──────── LISTED ENTRIES

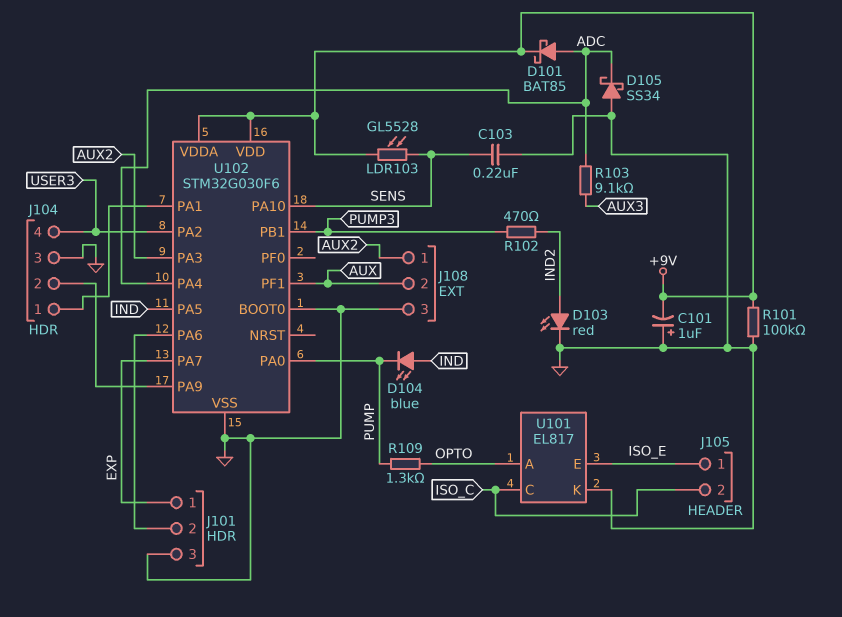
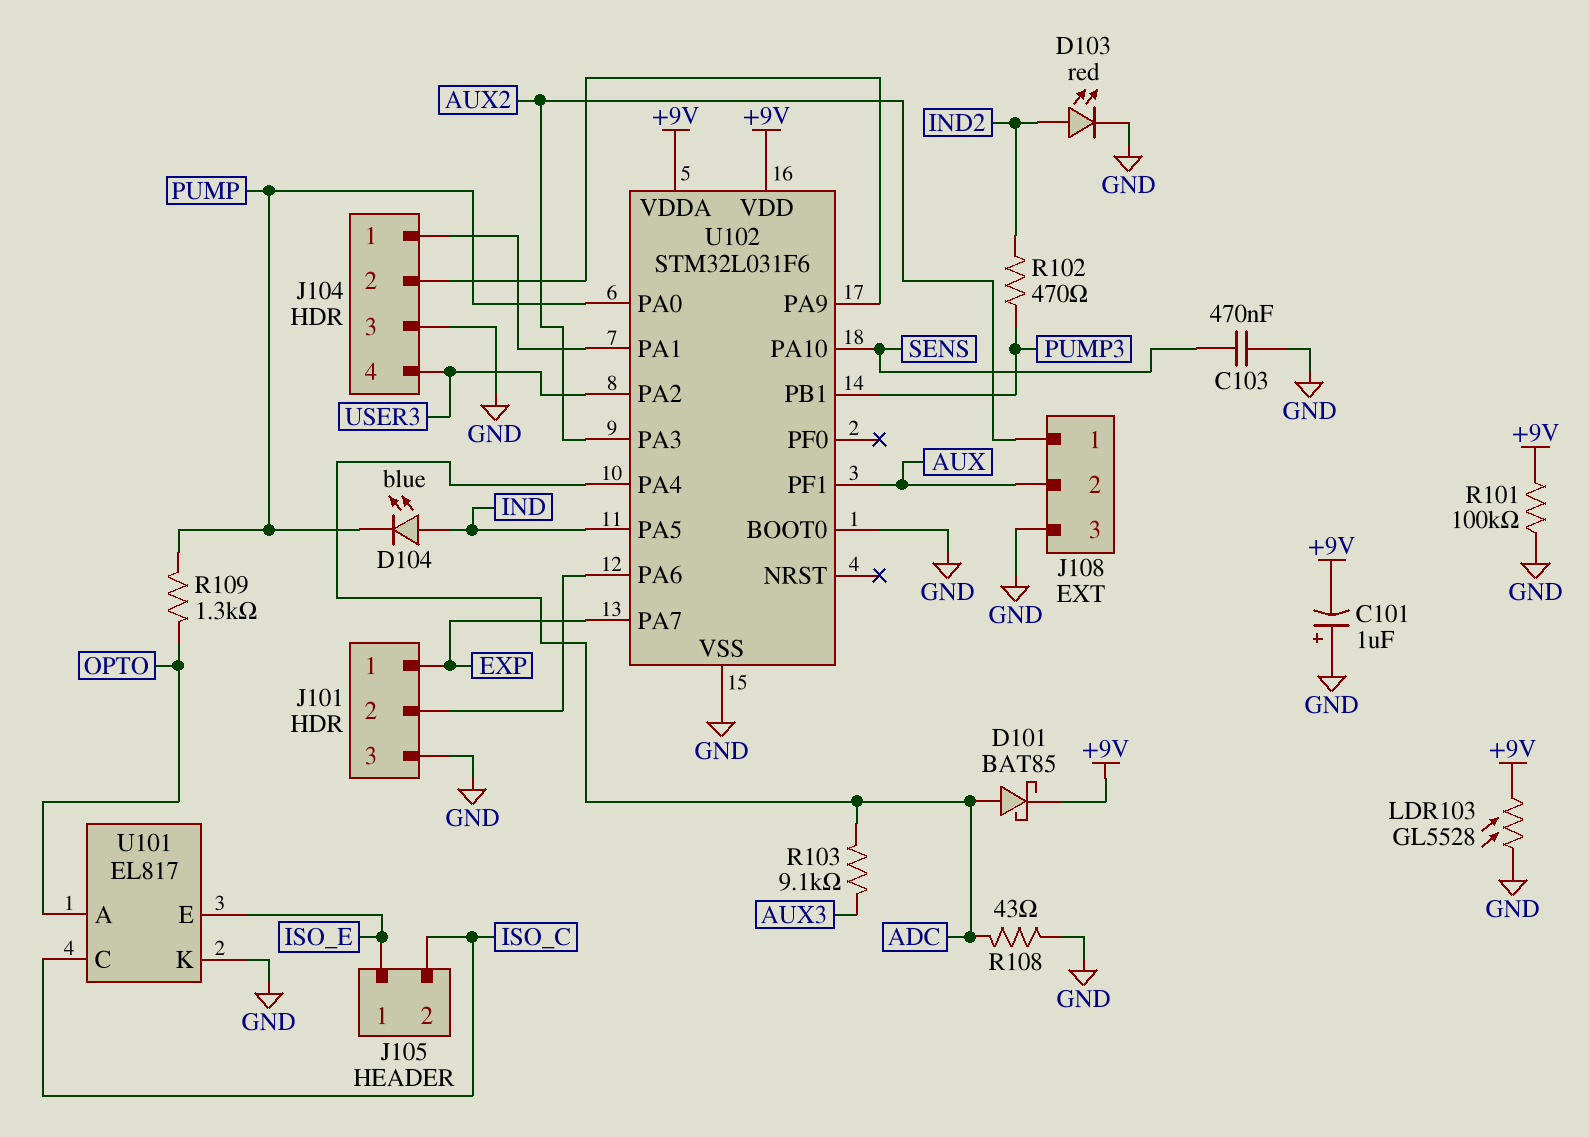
C103: 220nF (GND, SENS) -> 470nF (GND, SENS)
D105: schottky SS34 (A GND, K ADC) -> none
LDR103: GL5528 (+9V, SENS) -> GL5528 (+9V, GND)
R108: none -> 43 (ADC, GND)
U102: STM32G030F6 -> STM32L031F6

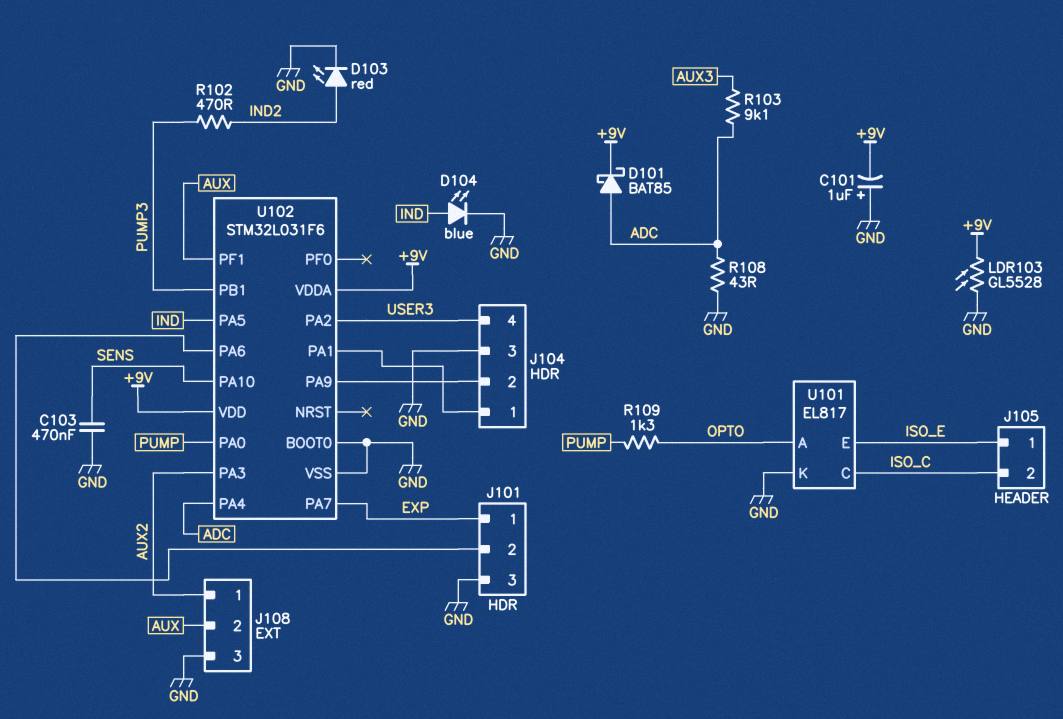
D104: LED blue (A IND, K PUMP) -> LED blue (A IND, K GND)
R101: 100k (+9V, GND) -> none

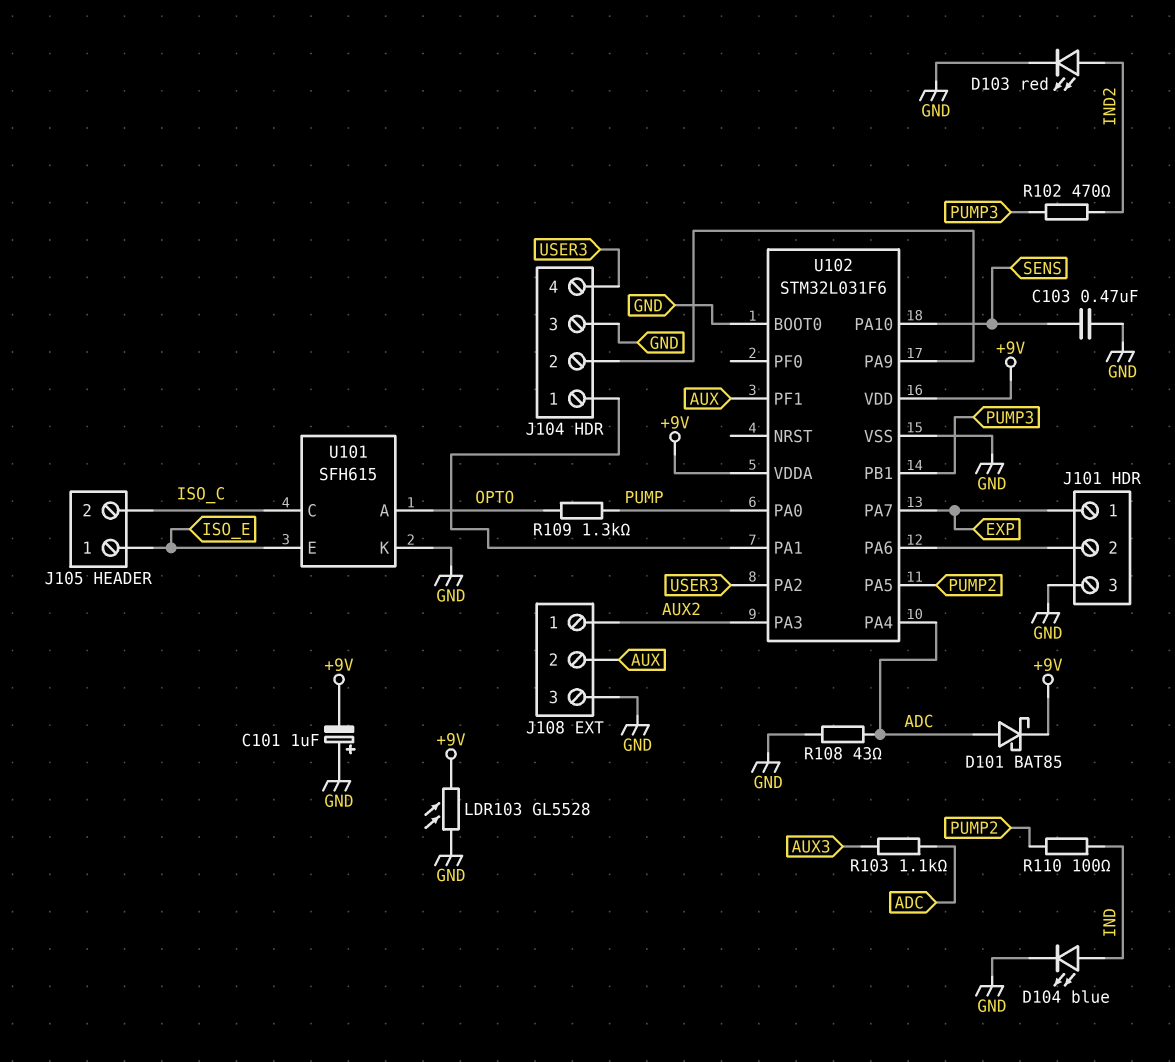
R103: 9.1k (ADC, AUX3) -> 1.1k (ADC, AUX3)
R110: none -> 100 (IND, PUMP2)
U101: EL817 -> SFH615
U102 pin PA5: IND -> PUMP2

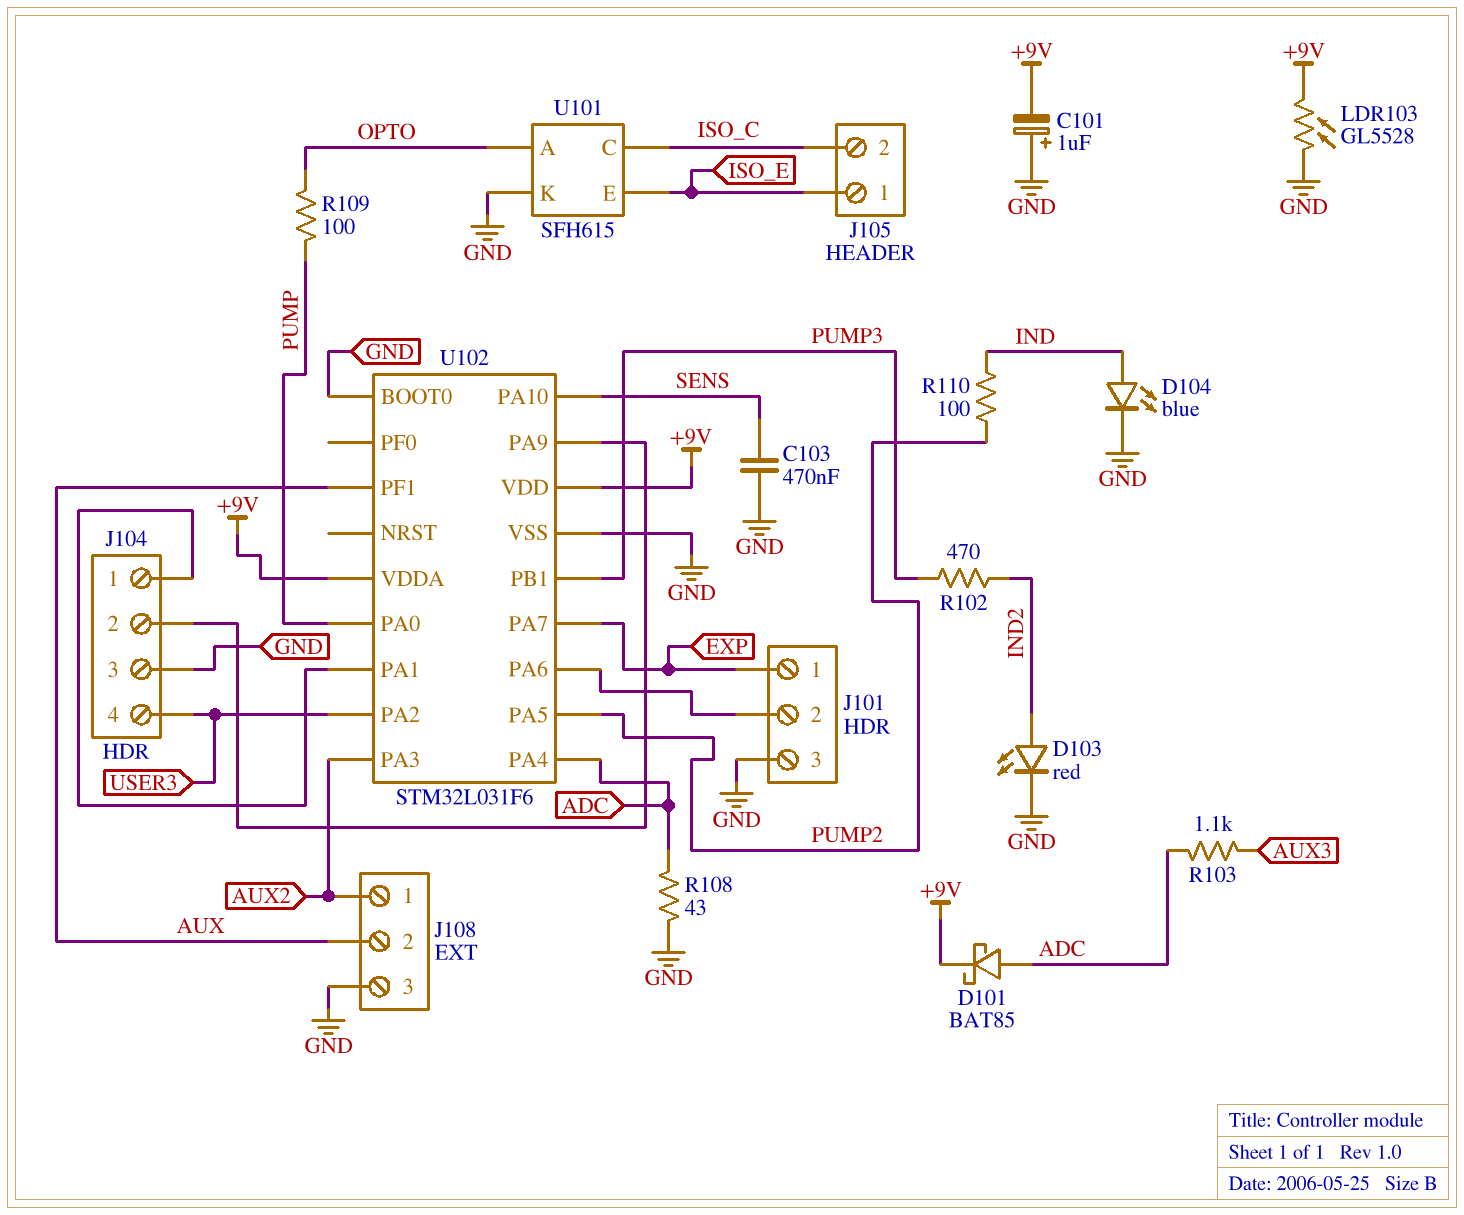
R109: 1.3k (OPTO, PUMP) -> 100 (OPTO, PUMP)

────────────────

WORK REQUEST » Write out again, exactly, each line from the one with "U101: EL817 -> SFH615" to the end of the entries. No pictures go in.

RESPONSE TO THIS EXERCISE »
U101: EL817 -> SFH615
U102 pin PA5: IND -> PUMP2

R109: 1.3k (OPTO, PUMP) -> 100 (OPTO, PUMP)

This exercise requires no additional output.